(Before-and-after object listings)
——

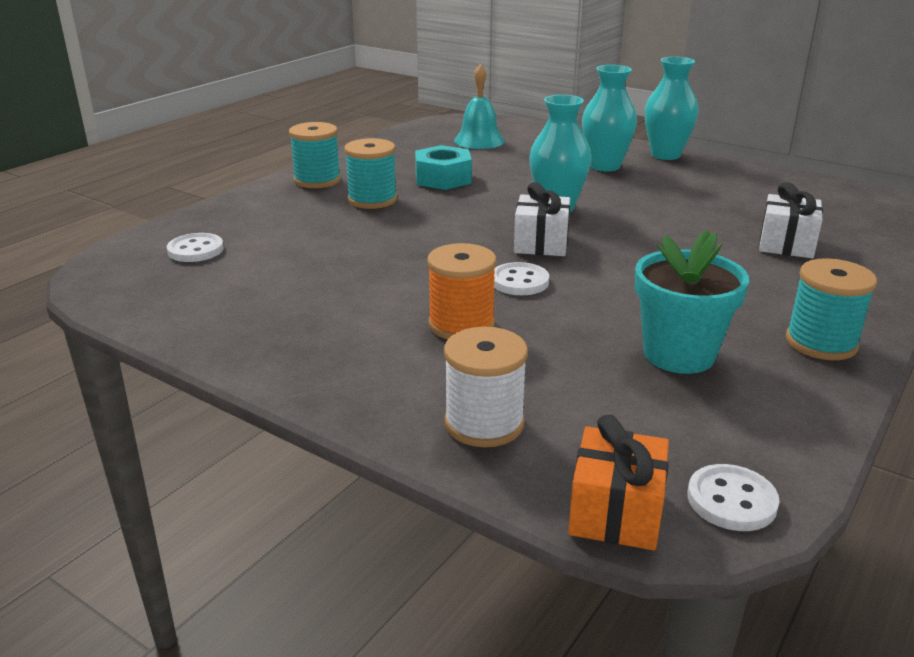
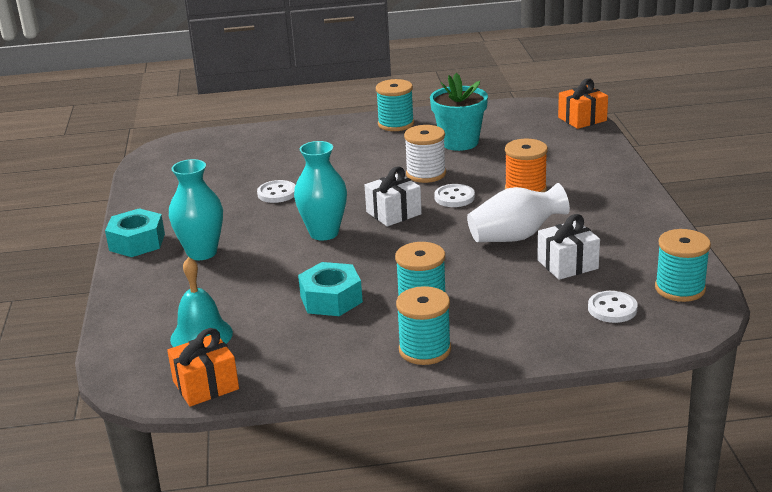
camera: 130 degrees left, 0 degrees up
white spool [444,327,528,447] -> white spool moved to [404,125,446,183]
turquoise vase [645,57,699,160] -> turquoise nut [105,208,165,257]
white button [687,464,780,531] -> white button moved to [257,180,295,203]
white gift [759,182,823,258] -> white gift moved to [537,214,600,280]
none -> orange gift [167,328,239,407]
none -> white vase [467,183,570,242]
none -> turquoise spool [655,229,711,302]

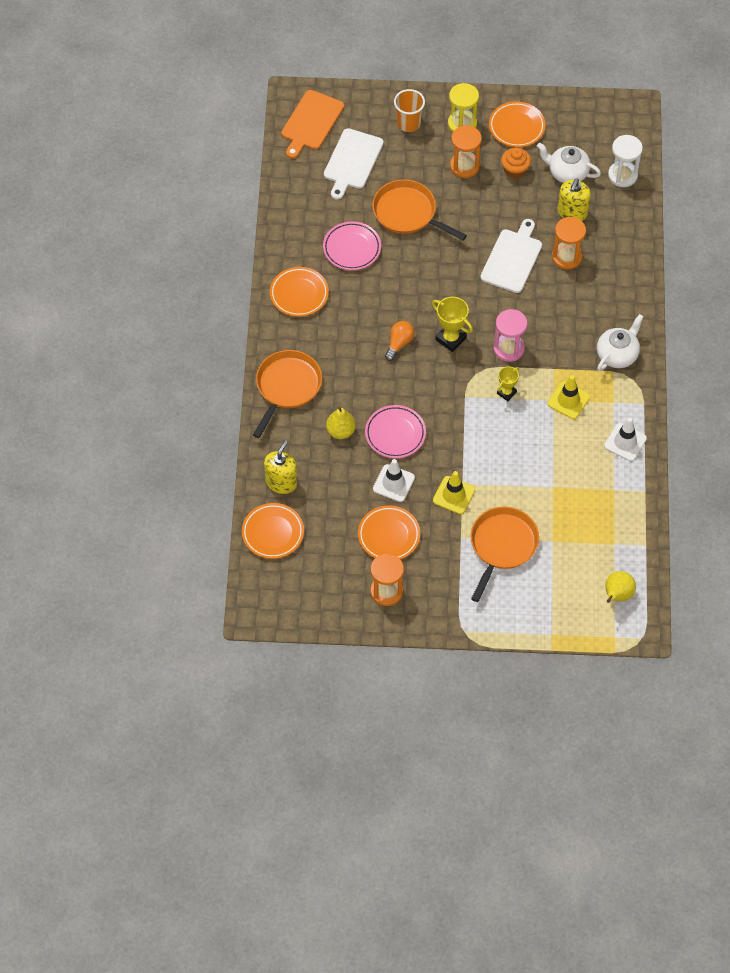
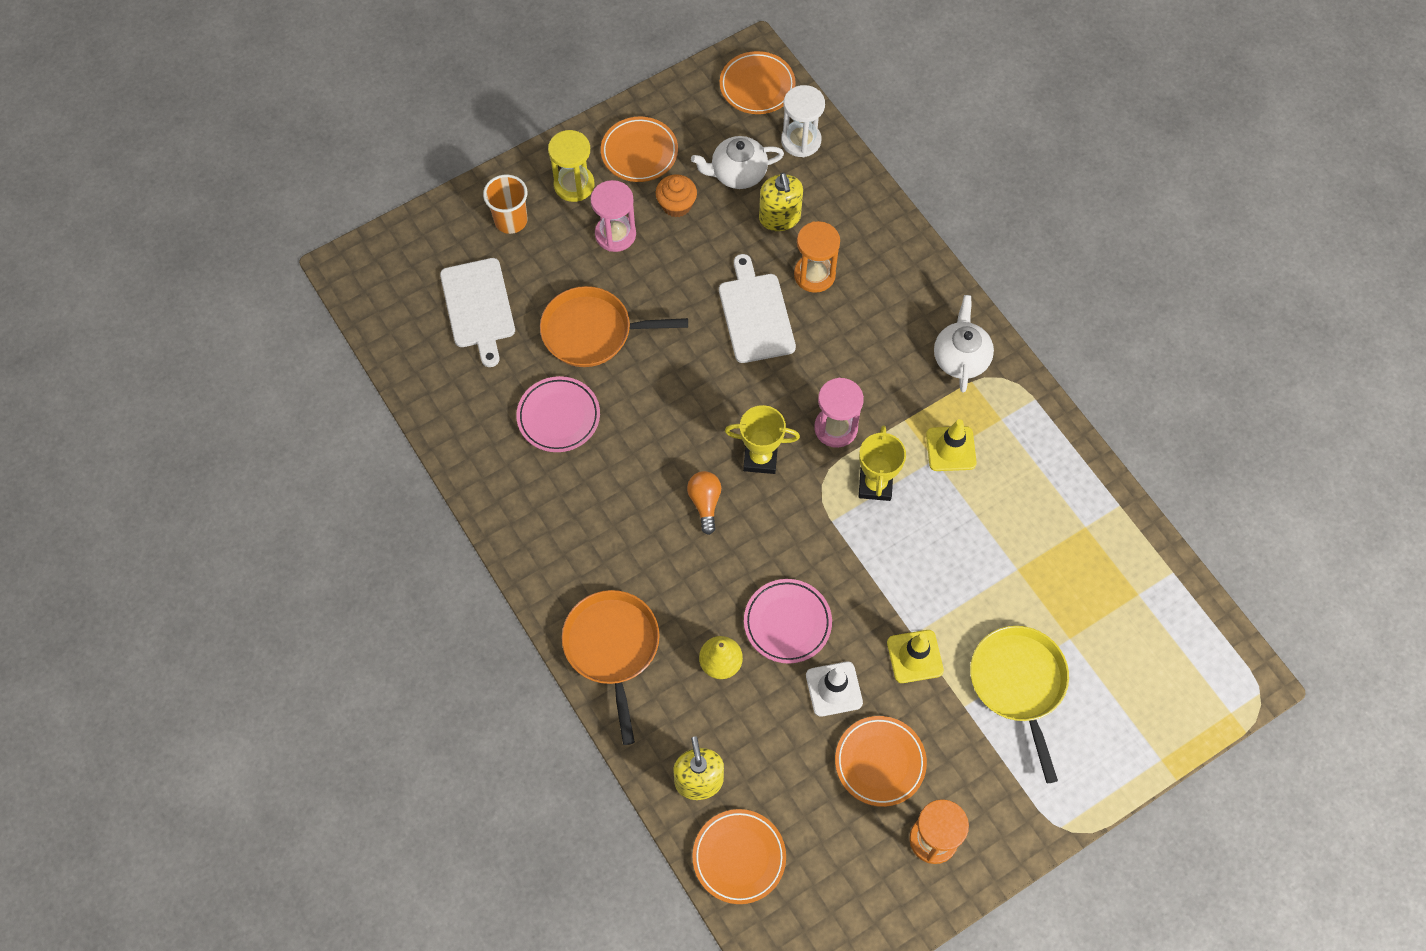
camera: 35 degrees left, 5 degrees up
orange plate [270,267,329,317] -> orange plate moved to [720,51,796,114]
orange cutting board [281,90,344,159] -> none
orange hourglass [450,125,482,178] -> pink hourglass [591,180,636,252]
orange pan [471,507,539,602] -> yellow pan [970,626,1069,783]
yellow trophy [497,366,519,401] -> yellow trophy [859,425,906,501], size x1.57
white traffic cone [604,417,647,461] -> none
yellow pear [605,571,636,603] -> none

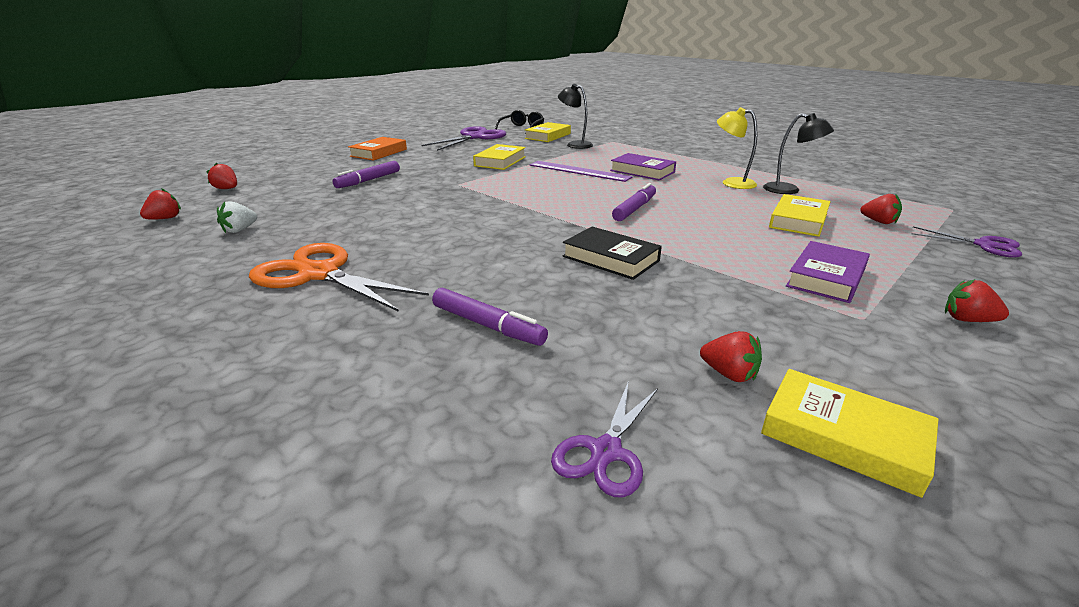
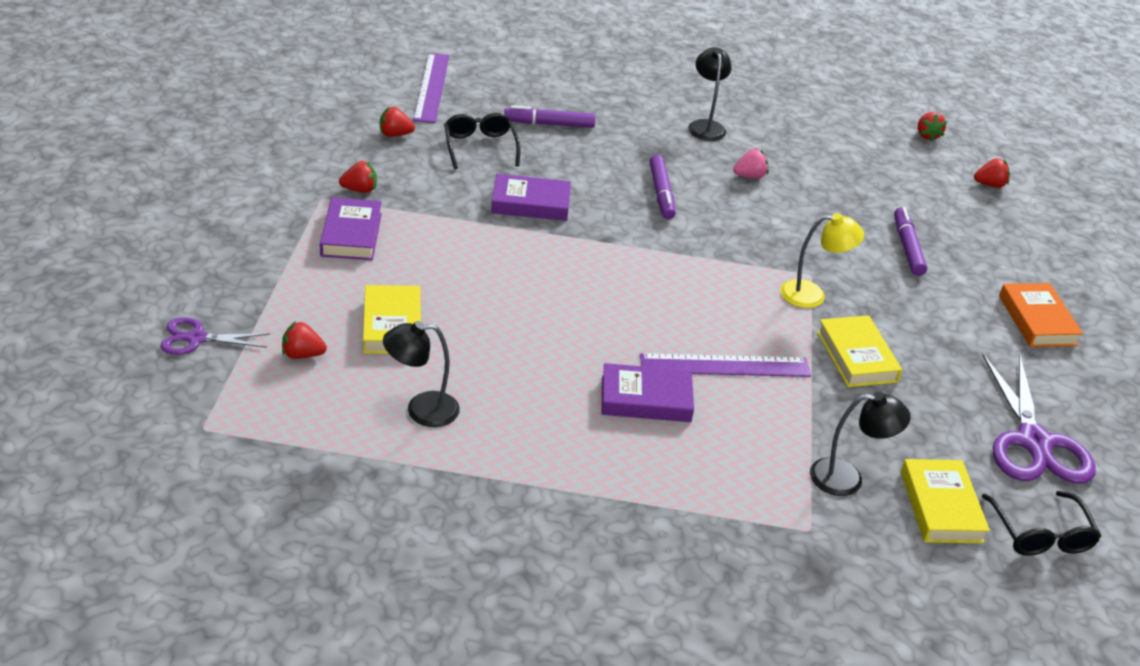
camera: 140 degrees right, 10 degrees up
white strawberry [217,202,257,233] -> none
orange scissors [249,243,429,312] -> black lamp [688,47,732,141]
purple scissors [551,383,658,497] -> purple ruler [413,53,449,123]
black book [563,227,662,280] -> purple book [491,174,571,221]
purple marker [612,183,656,221] -> purple marker moved to [650,155,676,220]
yellow lamp [717,107,757,189] -> yellow lamp moved to [780,213,864,308]
yellow book [761,369,938,498] -> none
red strawberry [945,279,1009,322] -> red strawberry moved to [339,161,377,193]
none -> black glasses [444,113,521,169]
none -> pink strawberry [733,149,768,178]

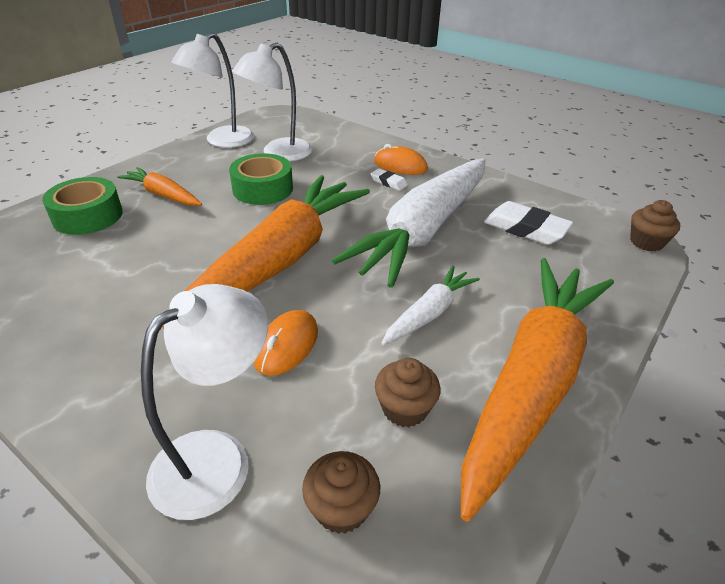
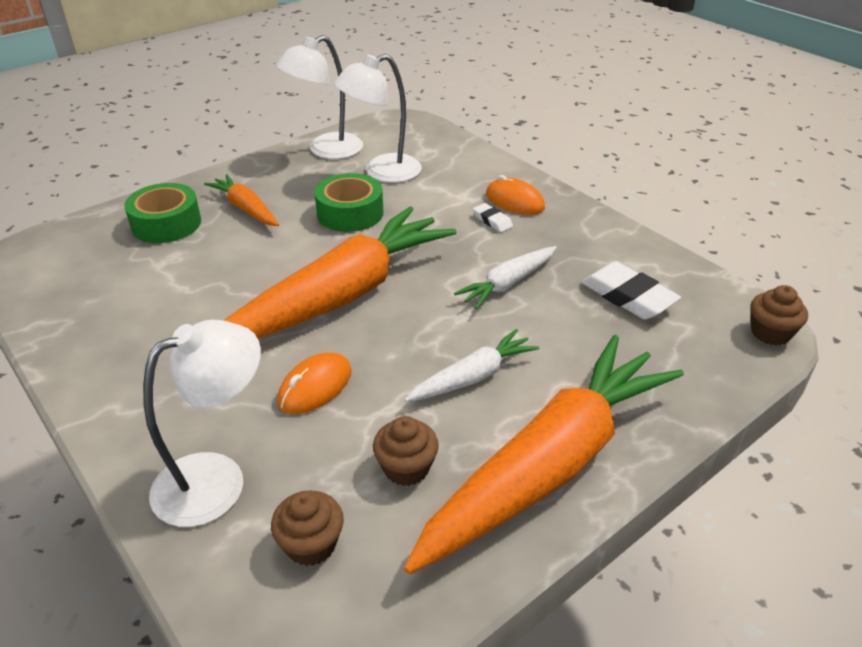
camera: 15 degrees right, 0 degrees up
white carrot [332,158,485,288] -> white carrot [454,246,557,309], size x0.46

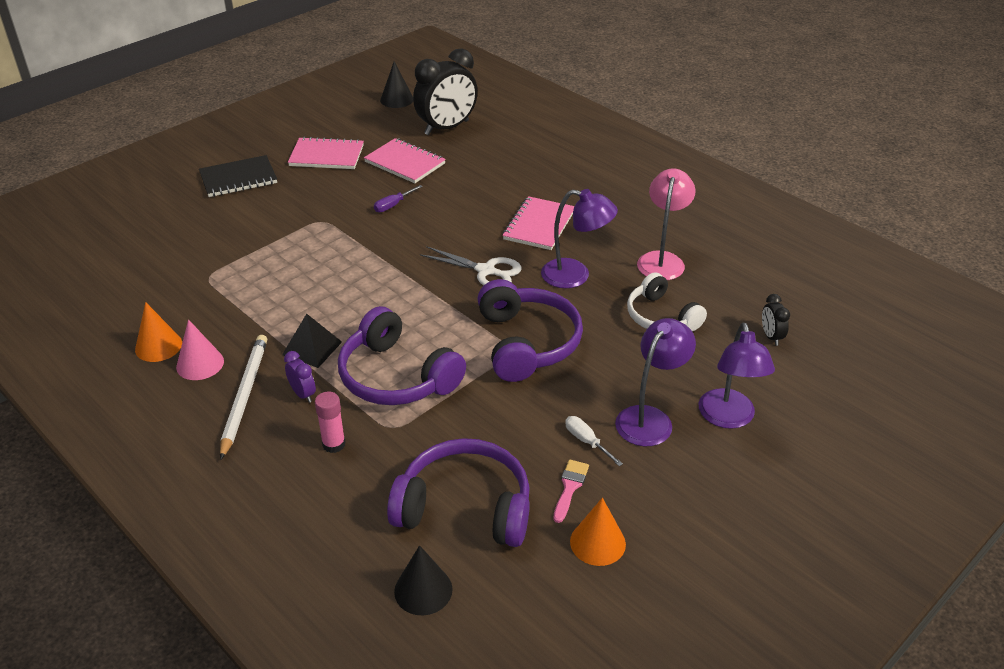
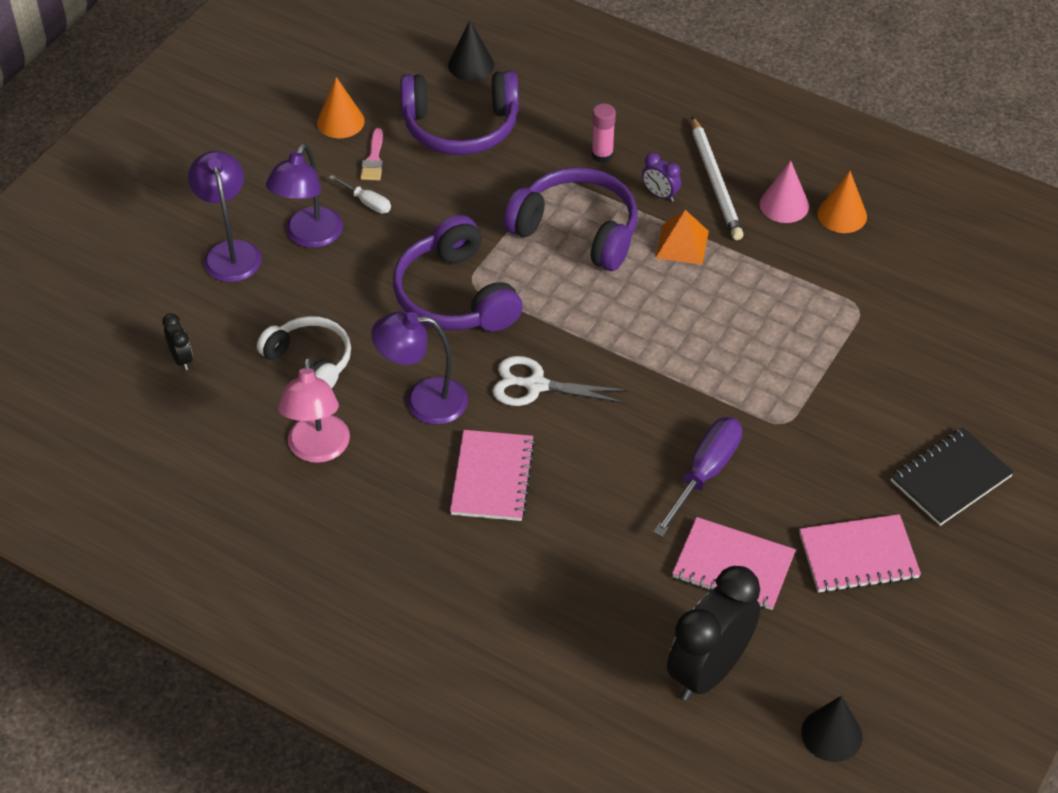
camera: 165 degrees right, 10 degrees up
black pyramid [282,314,342,368] -> orange pyramid [655,210,709,265]
purple screwdriver [374,185,423,212] -> purple screwdriver [653,417,742,537], size x1.88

——

The reply must consist of the records, repeated exactly, minus any images.

camera: 130 degrees left, 0 degrees up
white spool [444,327,528,447] -> white spool moved to [404,125,446,183]
turquoise vase [645,57,699,160] -> turquoise nut [105,208,165,257]
white button [687,464,780,531] -> white button moved to [257,180,295,203]
white gift [759,182,823,258] -> white gift moved to [537,214,600,280]
none -> orange gift [167,328,239,407]
none -> white vase [467,183,570,242]
none -> turquoise spool [655,229,711,302]

camera: 35 degrees left, 5 degrees up
orange plate [270,267,329,317] -> orange plate moved to [720,51,796,114]
orange cutting board [281,90,344,159] -> none
orange hourglass [450,125,482,178] -> pink hourglass [591,180,636,252]
orange pan [471,507,539,602] -> yellow pan [970,626,1069,783]
yellow trophy [497,366,519,401] -> yellow trophy [859,425,906,501], size x1.57
white traffic cone [604,417,647,461] -> none
yellow pear [605,571,636,603] -> none

camera: 140 degrees right, 10 degrees up
white strawberry [217,202,257,233] -> none
orange scissors [249,243,429,312] -> black lamp [688,47,732,141]
purple scissors [551,383,658,497] -> purple ruler [413,53,449,123]
black book [563,227,662,280] -> purple book [491,174,571,221]
purple marker [612,183,656,221] -> purple marker moved to [650,155,676,220]
yellow lamp [717,107,757,189] -> yellow lamp moved to [780,213,864,308]
yellow book [761,369,938,498] -> none
red strawberry [945,279,1009,322] -> red strawberry moved to [339,161,377,193]
none -> black glasses [444,113,521,169]
none -> pink strawberry [733,149,768,178]

camera: 15 degrees right, 0 degrees up
white carrot [332,158,485,288] -> white carrot [454,246,557,309], size x0.46

camera: 165 degrees right, 10 degrees up
black pyramid [282,314,342,368] -> orange pyramid [655,210,709,265]
purple screwdriver [374,185,423,212] -> purple screwdriver [653,417,742,537], size x1.88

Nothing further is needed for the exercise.